[[ Records for the exercise, beginning ]]

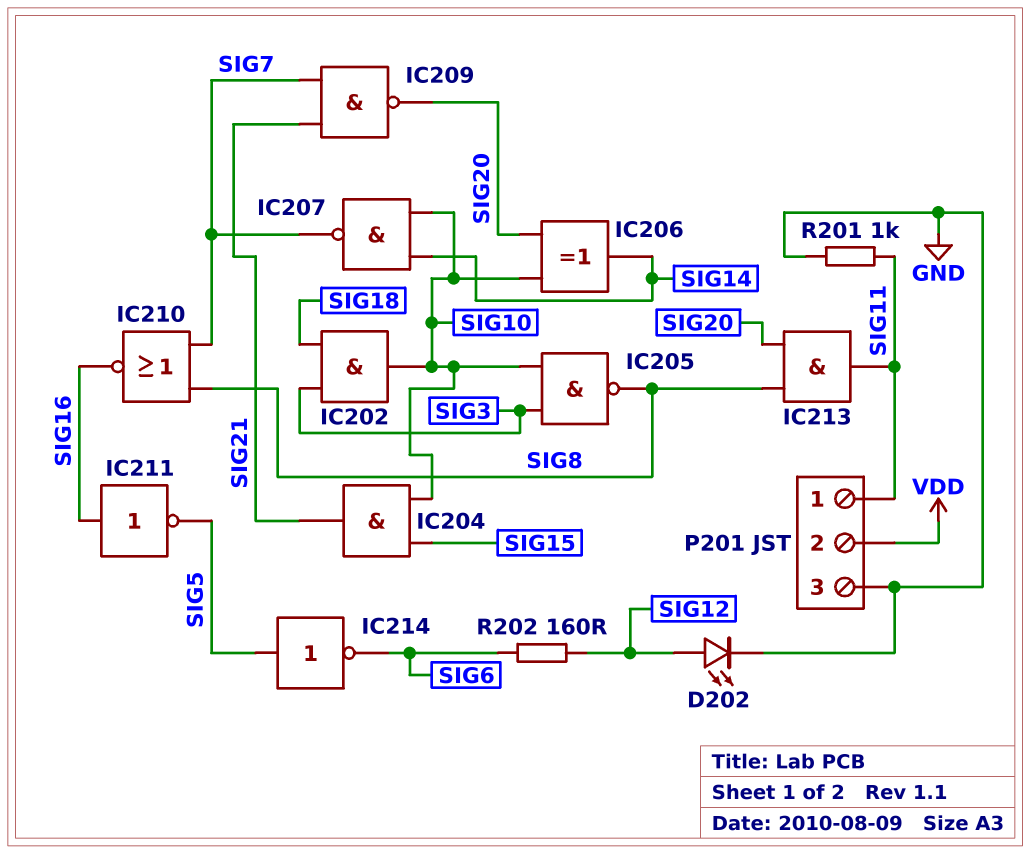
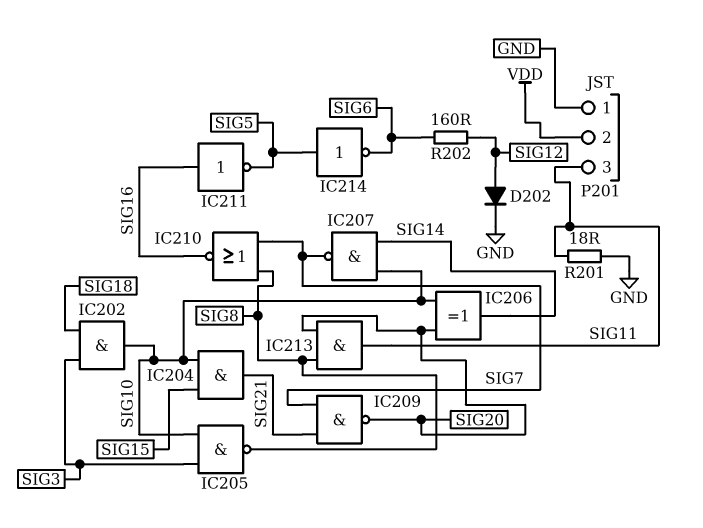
D202: LED (A SIG12, K GND) -> diode (A SIG12, K GND)
P201 pin 1: SIG11 -> GND
P201 pin 3: GND -> SIG11
R201: 1k (GND, SIG11) -> 18 (GND, SIG11)

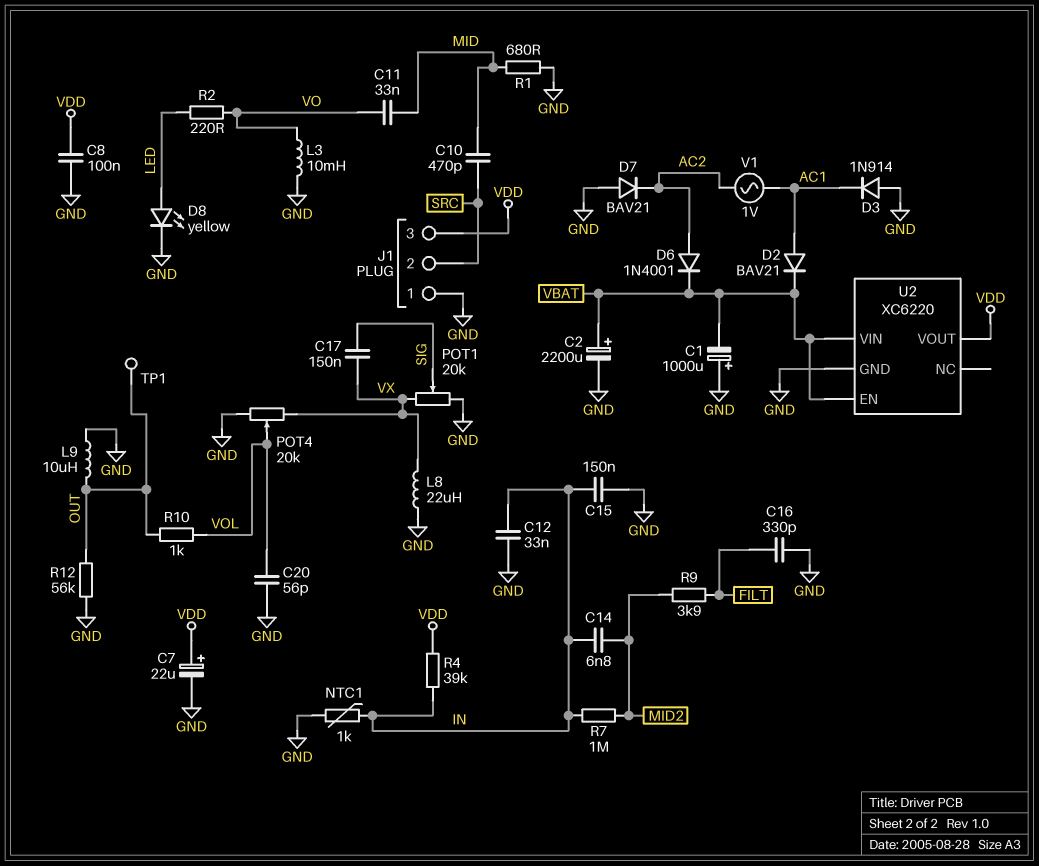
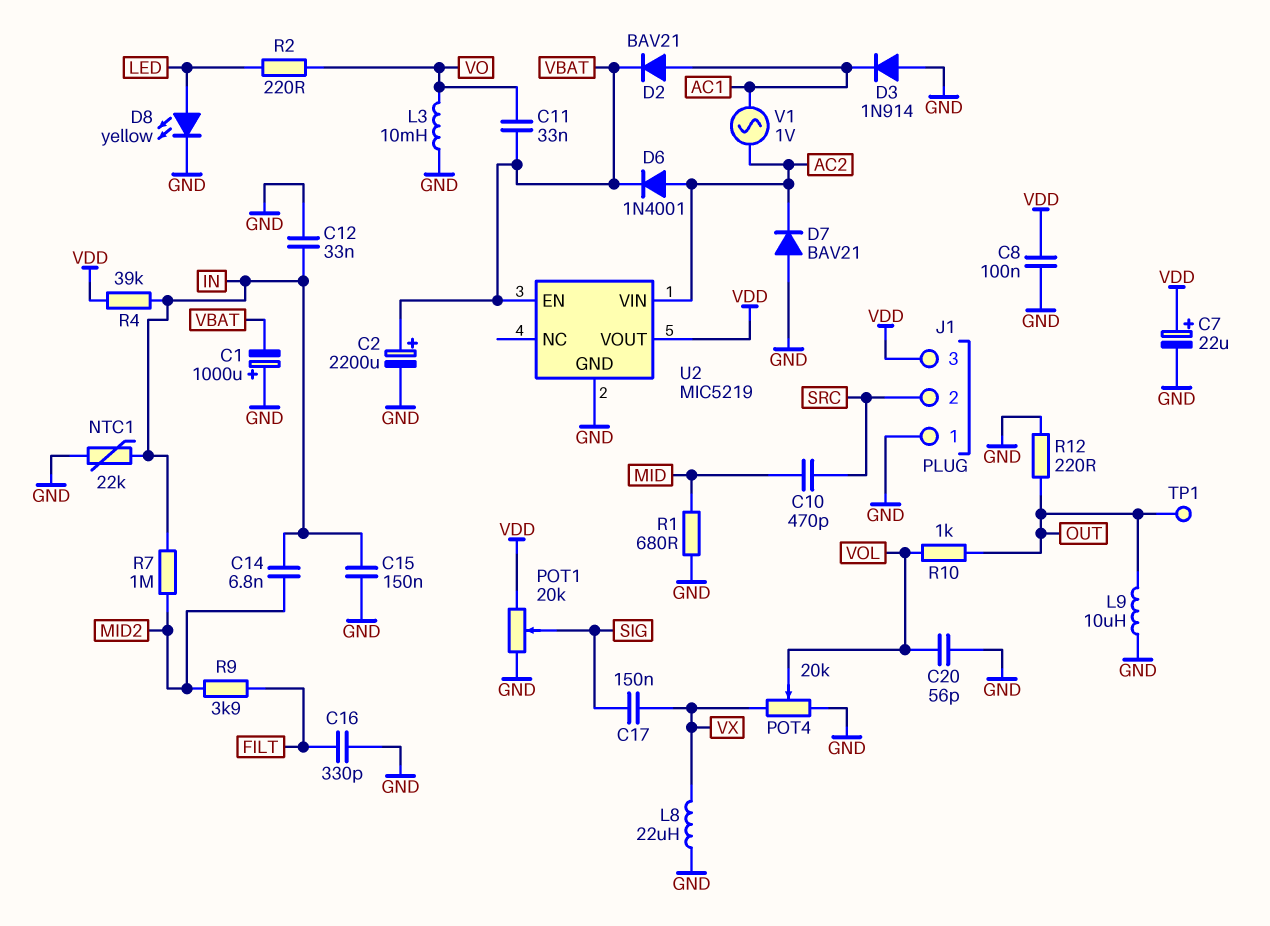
C11: 33nF (MID, VO) -> 33nF (VBAT, VO)
NTC1: 1k (GND, IN) -> 22k (GND, IN)
POT1: 20k (GND, VX, wiper SIG) -> 20k (GND, VDD, wiper SIG)
R12: 56k (GND, OUT) -> 220 (GND, OUT)
U2: XC6220 -> MIC5219
U2 pin VIN: VBAT -> AC2

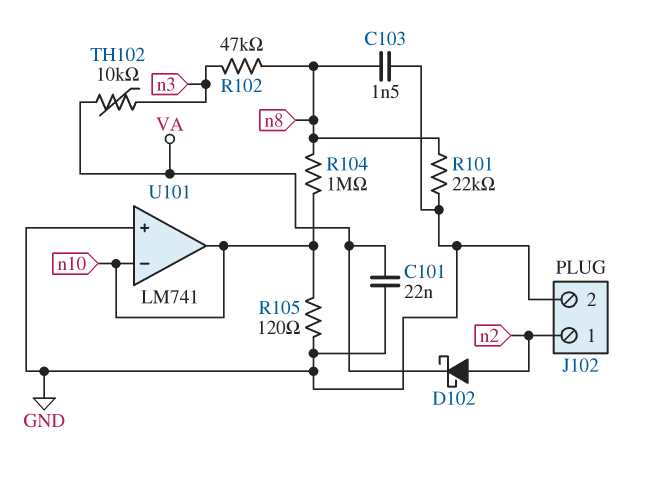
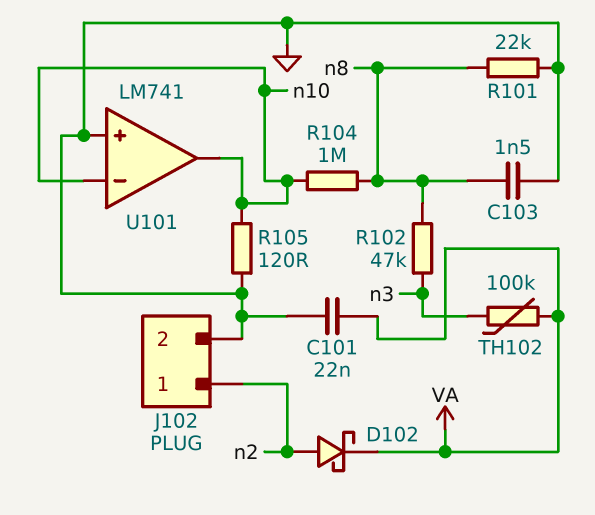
TH102: 10k (VA, n3) -> 100k (VA, n3)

[[ Records for the exercise, end ]]

**What you are asked to do**
Count up the lines of the listing where "VBAT" occurs, and answer with that number only.

**Output below**
2